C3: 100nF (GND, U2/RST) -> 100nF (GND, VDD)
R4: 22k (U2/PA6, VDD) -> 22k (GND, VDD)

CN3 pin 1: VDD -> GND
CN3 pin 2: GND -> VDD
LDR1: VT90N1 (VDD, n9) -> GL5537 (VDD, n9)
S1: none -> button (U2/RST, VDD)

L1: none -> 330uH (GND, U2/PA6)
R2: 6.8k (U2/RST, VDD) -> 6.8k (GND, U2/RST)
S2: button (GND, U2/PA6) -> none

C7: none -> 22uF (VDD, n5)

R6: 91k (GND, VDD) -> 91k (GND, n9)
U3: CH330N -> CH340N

* * *

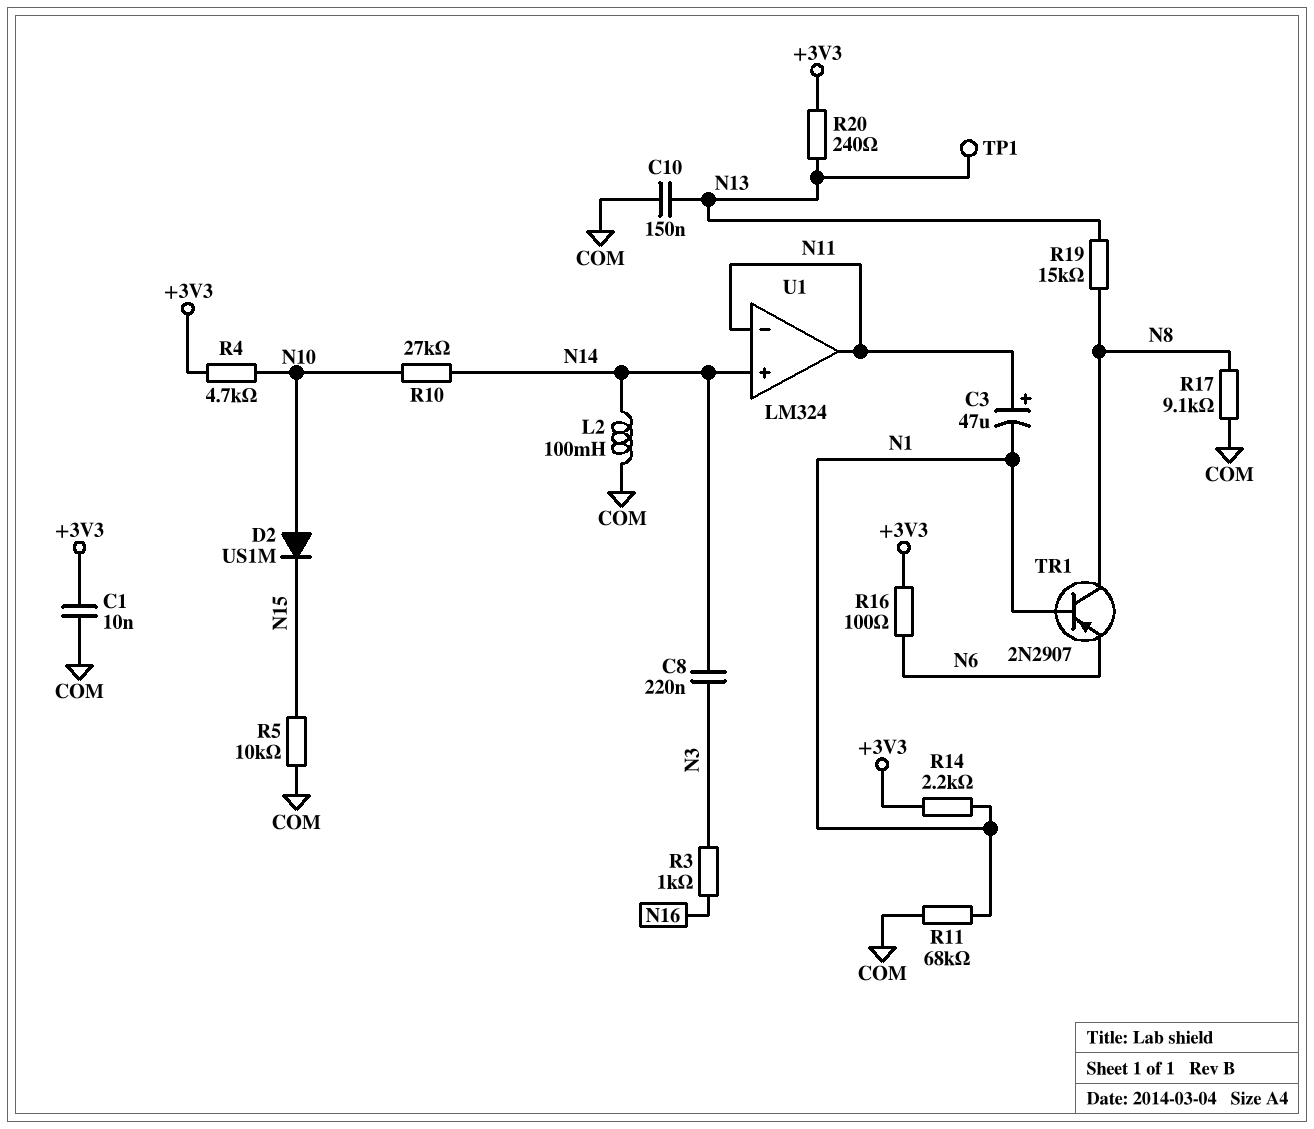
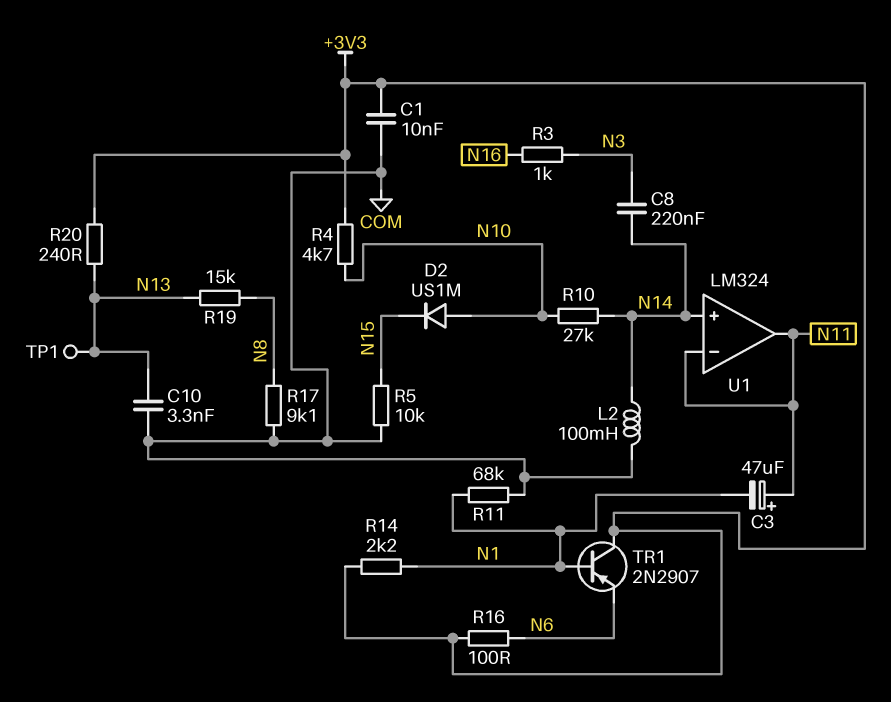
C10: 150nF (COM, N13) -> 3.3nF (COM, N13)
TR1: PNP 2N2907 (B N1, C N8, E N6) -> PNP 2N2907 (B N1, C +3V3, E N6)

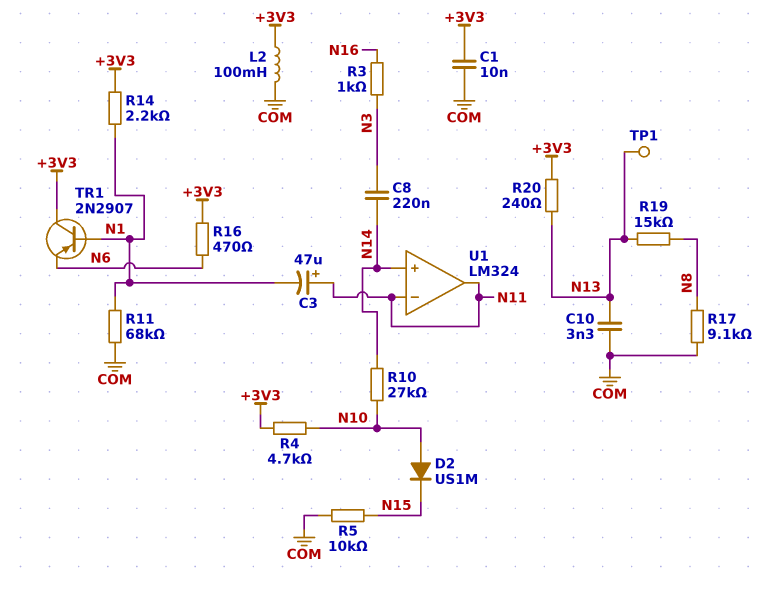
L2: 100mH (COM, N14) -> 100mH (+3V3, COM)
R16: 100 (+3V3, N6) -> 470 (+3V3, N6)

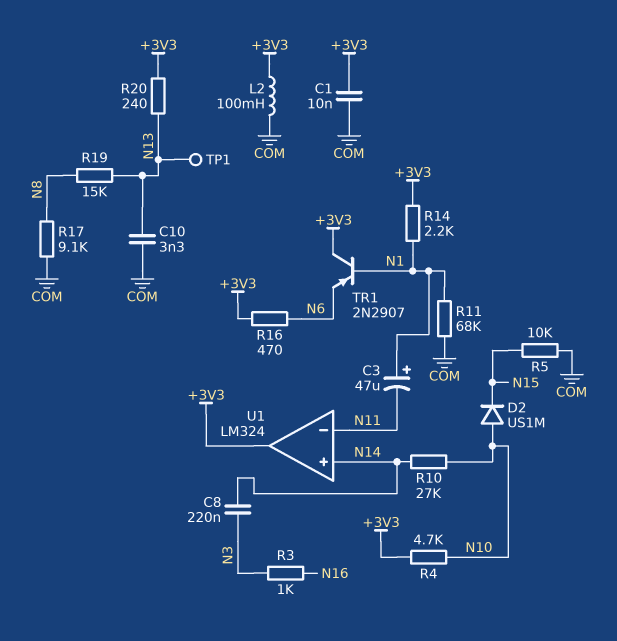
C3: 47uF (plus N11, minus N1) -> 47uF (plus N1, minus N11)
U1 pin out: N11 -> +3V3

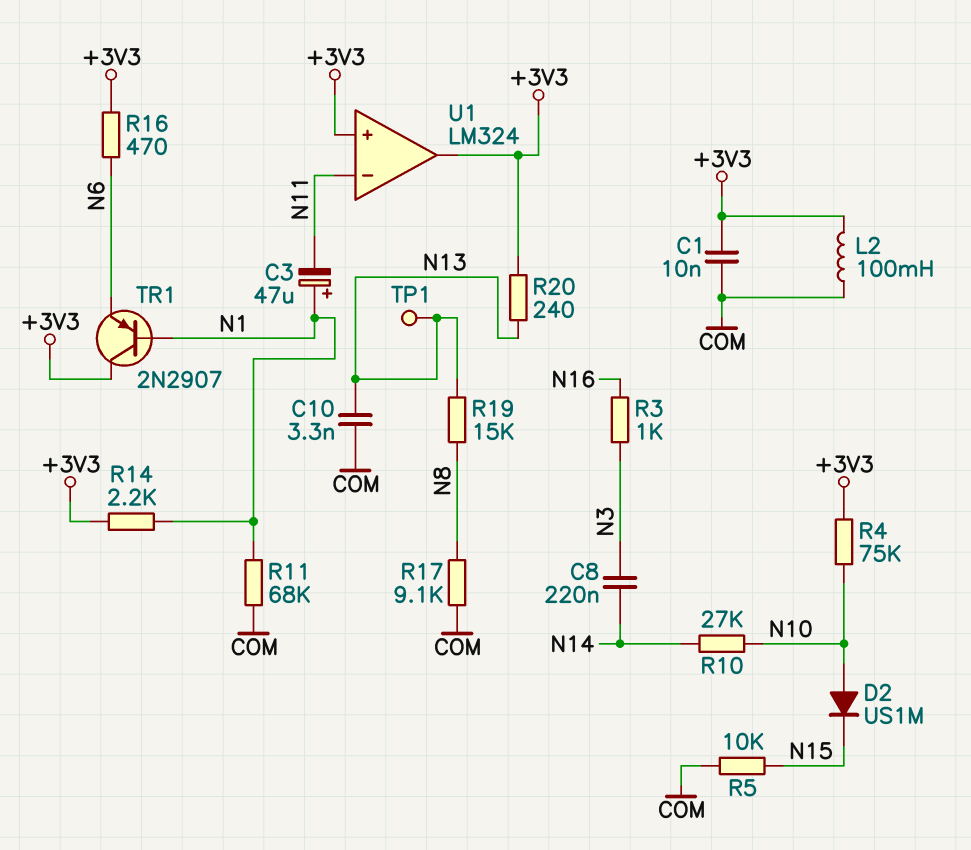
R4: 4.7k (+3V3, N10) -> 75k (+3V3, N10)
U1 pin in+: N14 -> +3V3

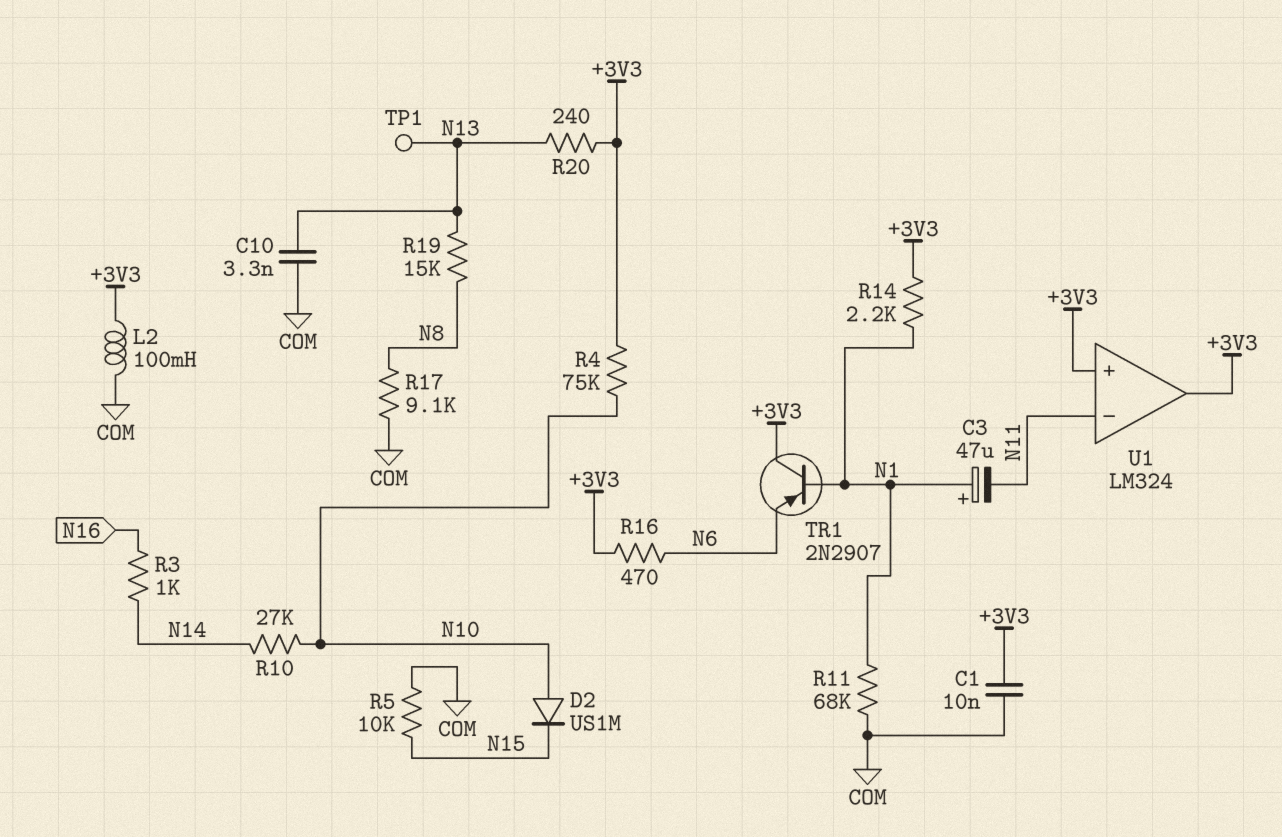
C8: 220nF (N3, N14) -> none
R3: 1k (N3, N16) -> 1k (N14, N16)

* * *

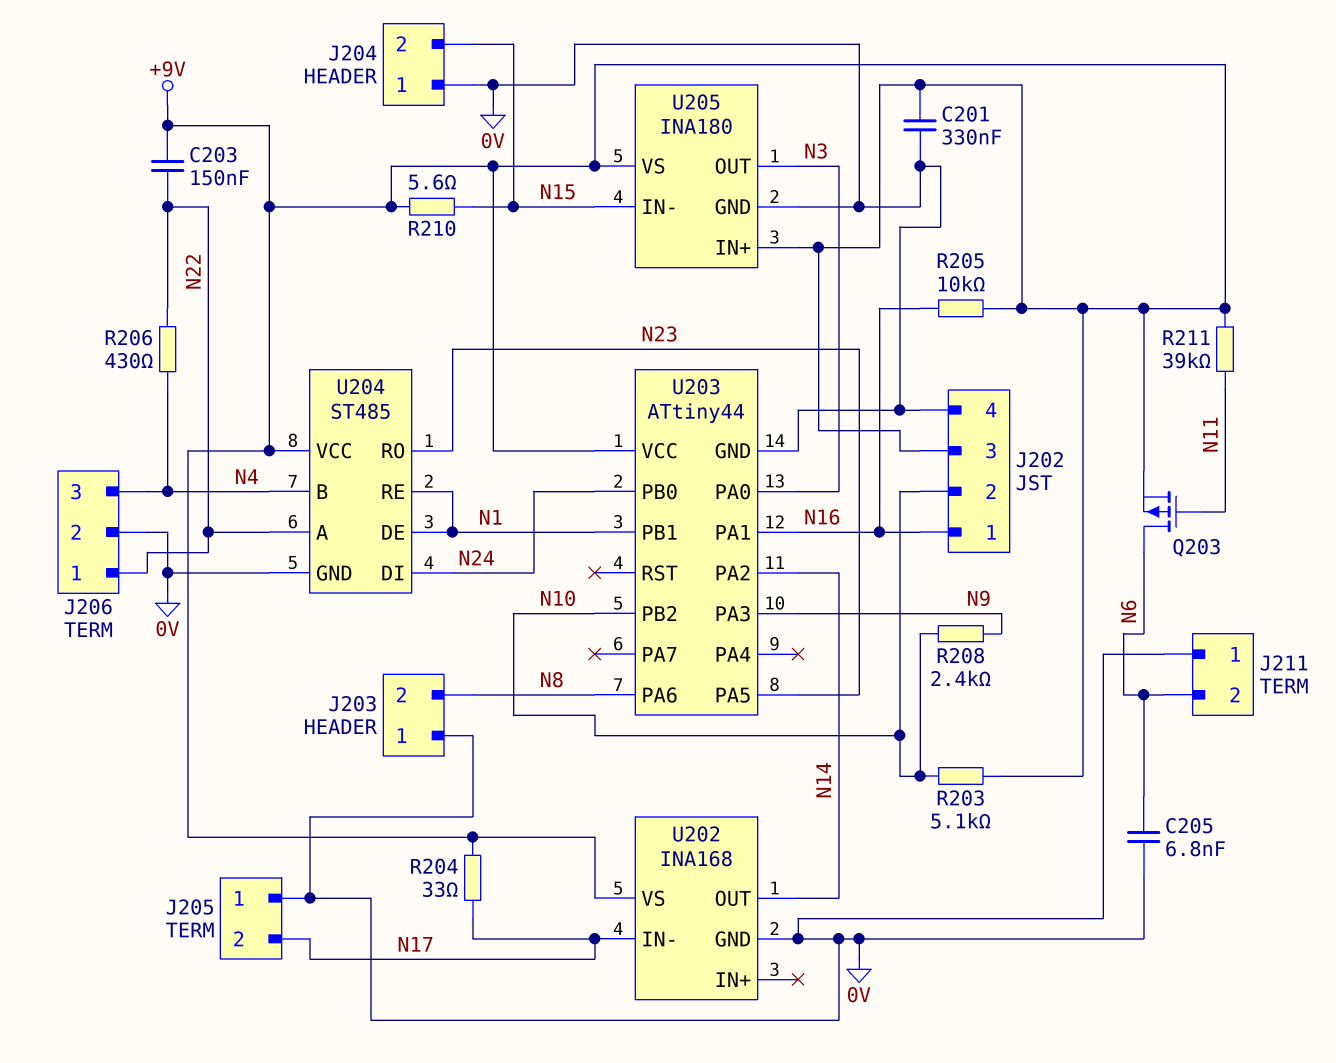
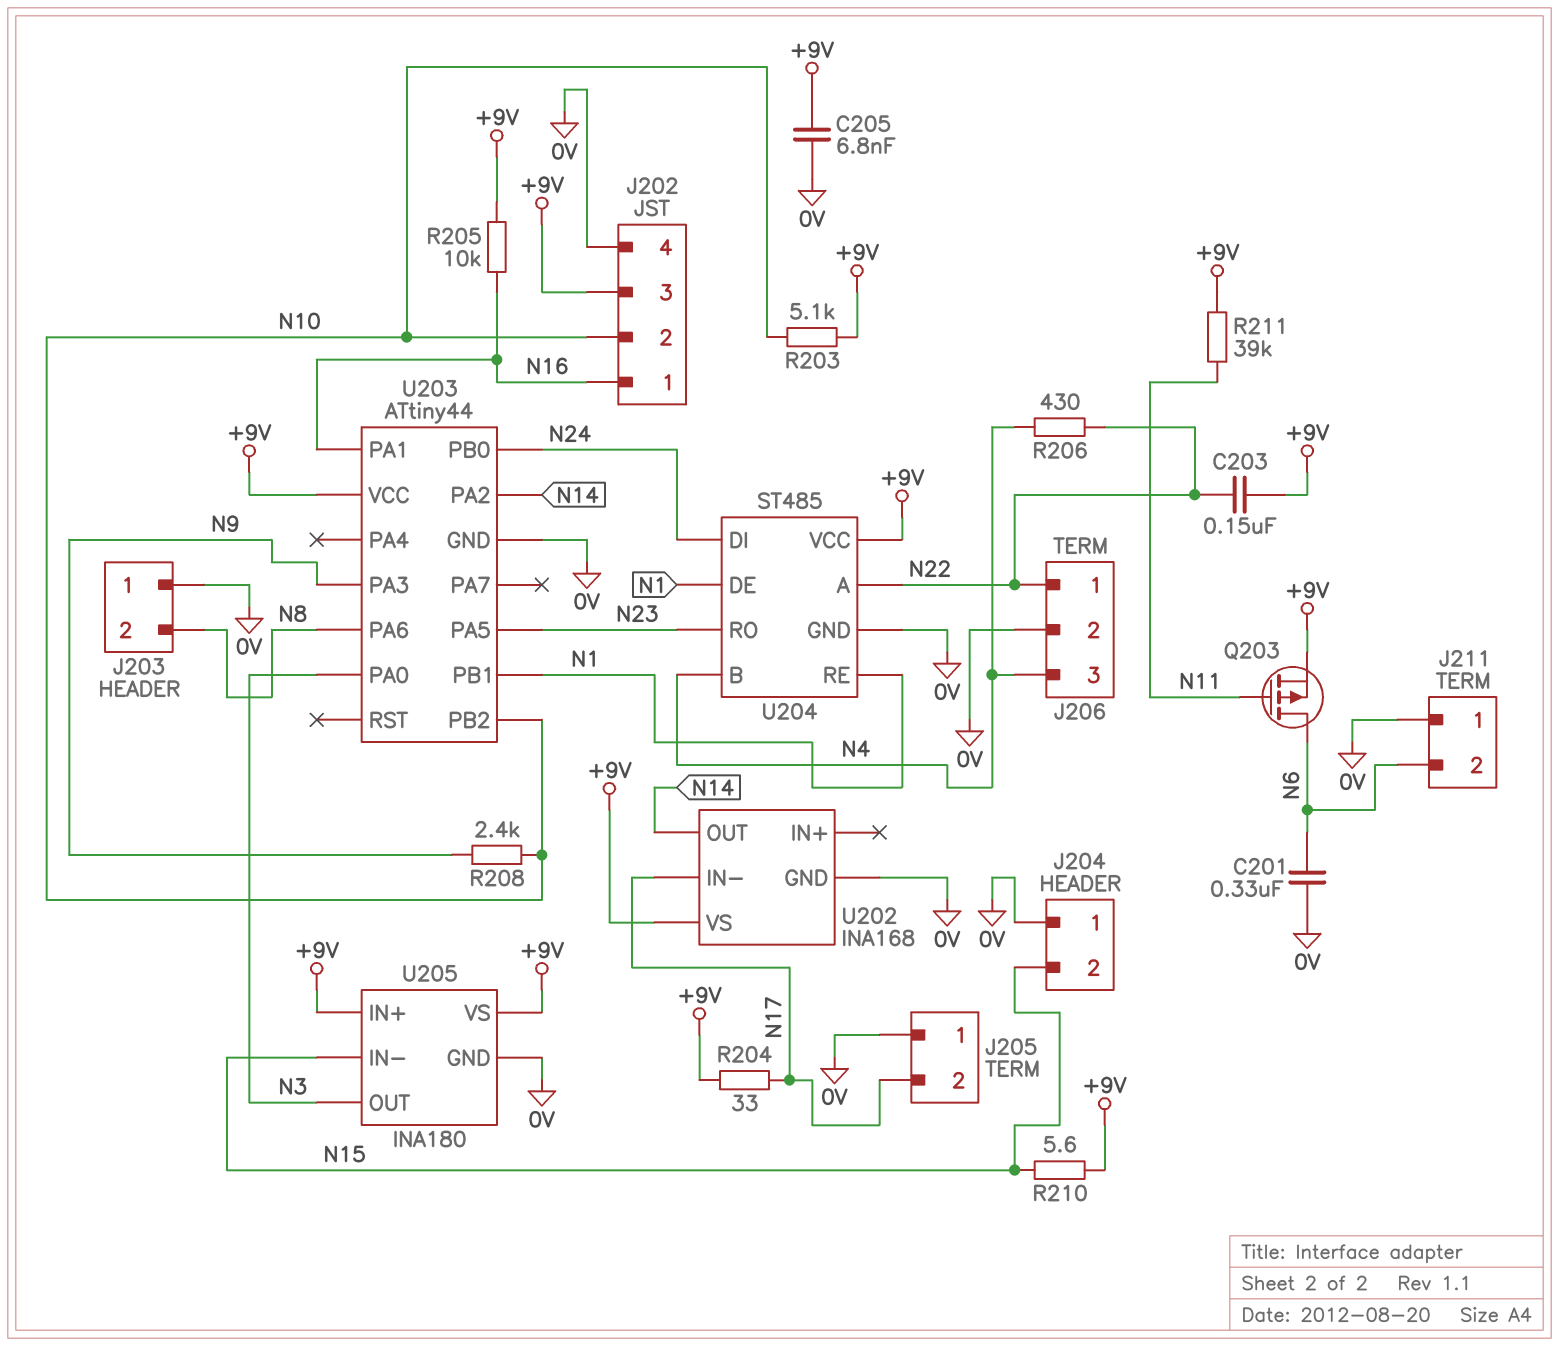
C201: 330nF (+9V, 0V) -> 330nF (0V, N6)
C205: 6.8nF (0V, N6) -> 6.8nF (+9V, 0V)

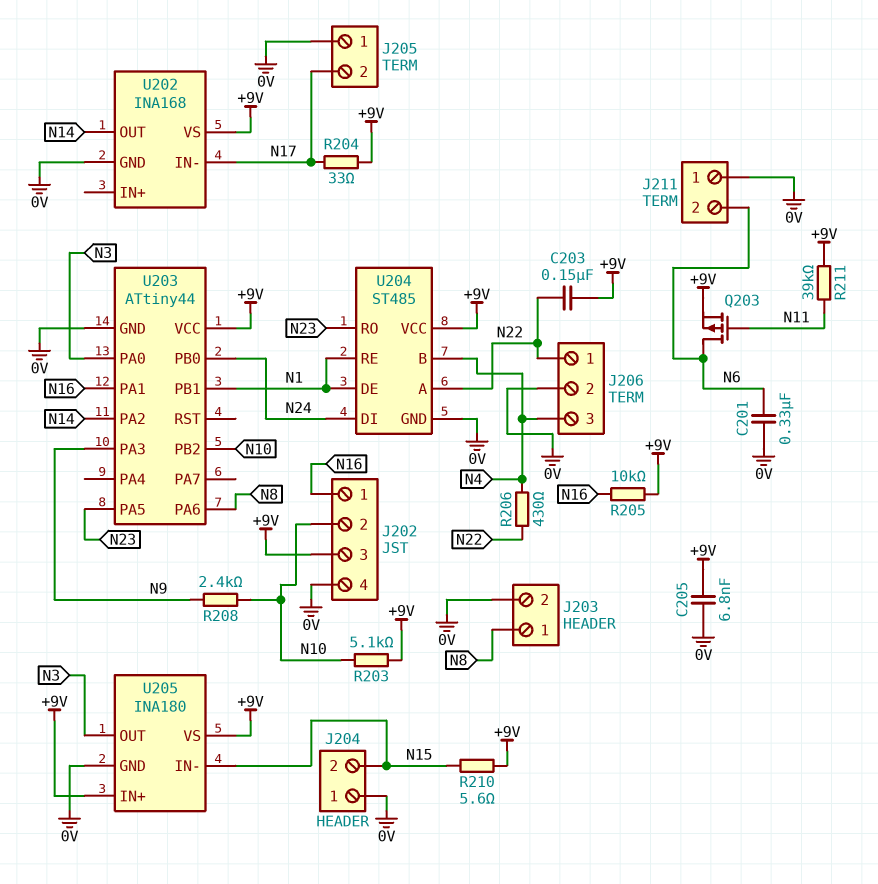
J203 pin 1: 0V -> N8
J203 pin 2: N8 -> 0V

PROBLEM DESCRIPTION: Search the material above for lines containing the string "button", then pull them out.

EXERCISE OUTPUT:
S1: none -> button (U2/RST, VDD)
S2: button (GND, U2/PA6) -> none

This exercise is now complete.